(Beginning of Working data)

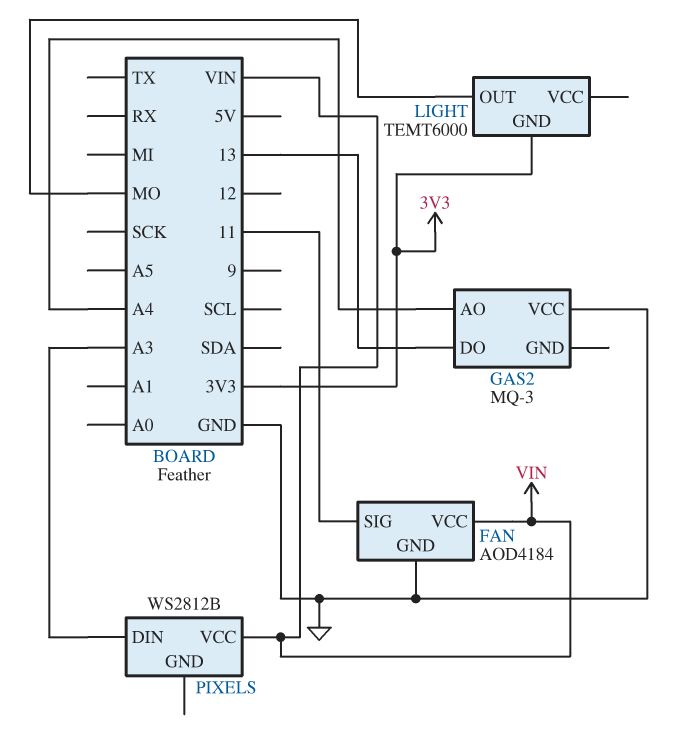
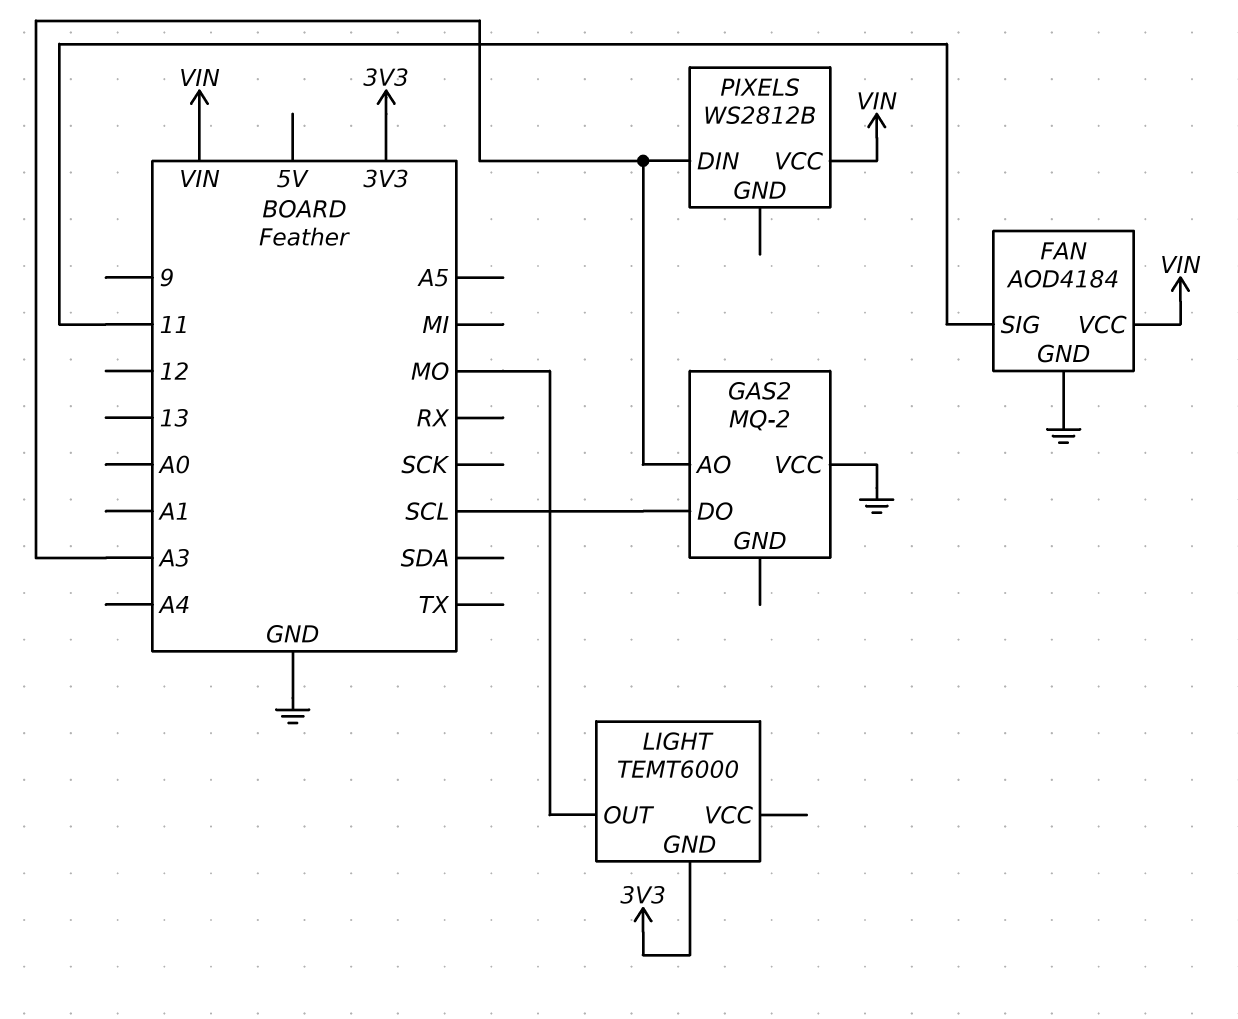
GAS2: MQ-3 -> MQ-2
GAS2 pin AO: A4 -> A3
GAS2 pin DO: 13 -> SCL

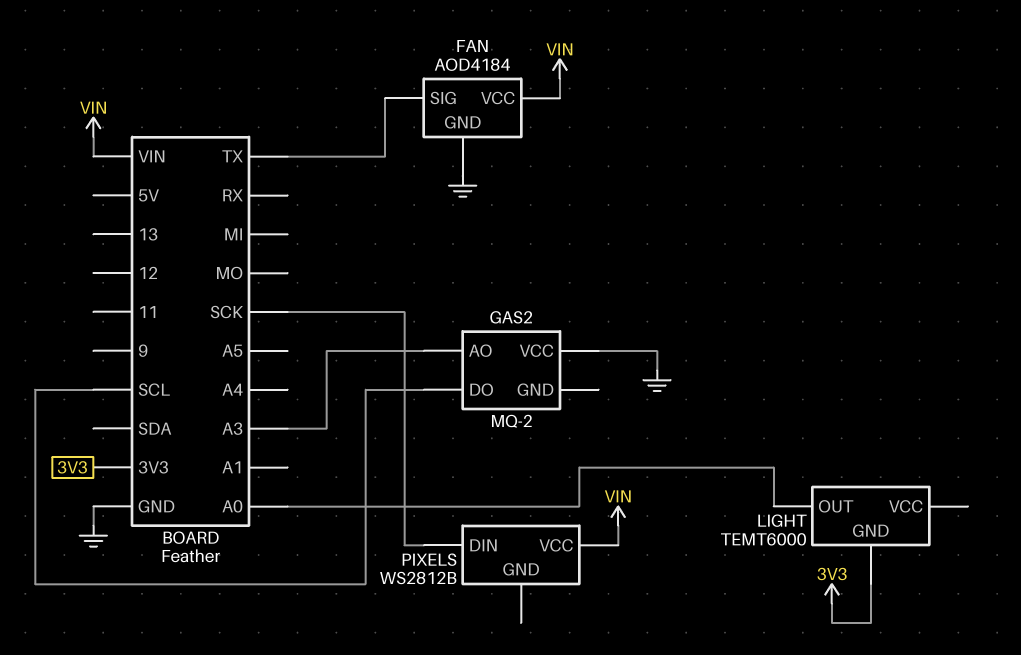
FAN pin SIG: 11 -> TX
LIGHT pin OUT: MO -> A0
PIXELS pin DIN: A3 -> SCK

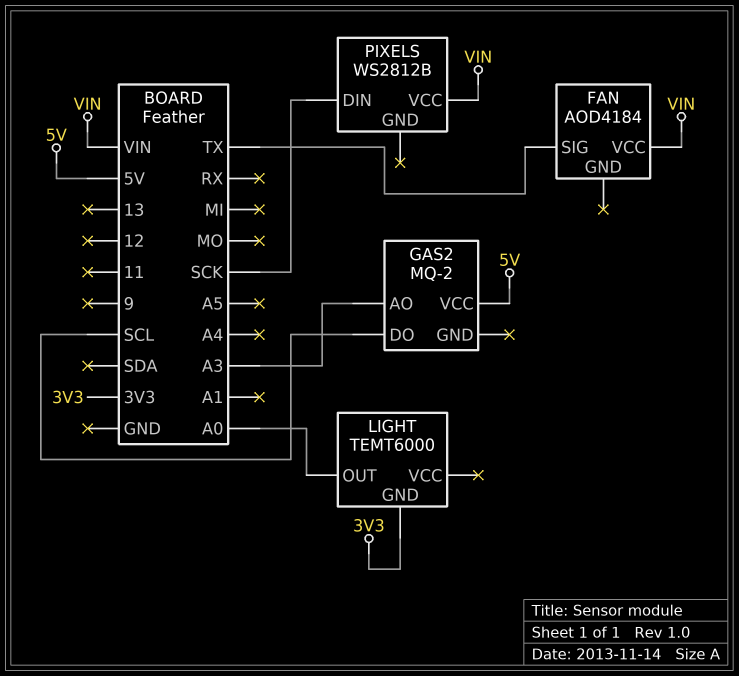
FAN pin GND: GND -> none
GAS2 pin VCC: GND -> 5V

(End of Working data)

The task: Give again, word for word, the lines above from the one with "FAN pin SIG: 11 -> TX" through the final line of the data, both ends included. Do not copy any picture.

Answer:
FAN pin SIG: 11 -> TX
LIGHT pin OUT: MO -> A0
PIXELS pin DIN: A3 -> SCK

FAN pin GND: GND -> none
GAS2 pin VCC: GND -> 5V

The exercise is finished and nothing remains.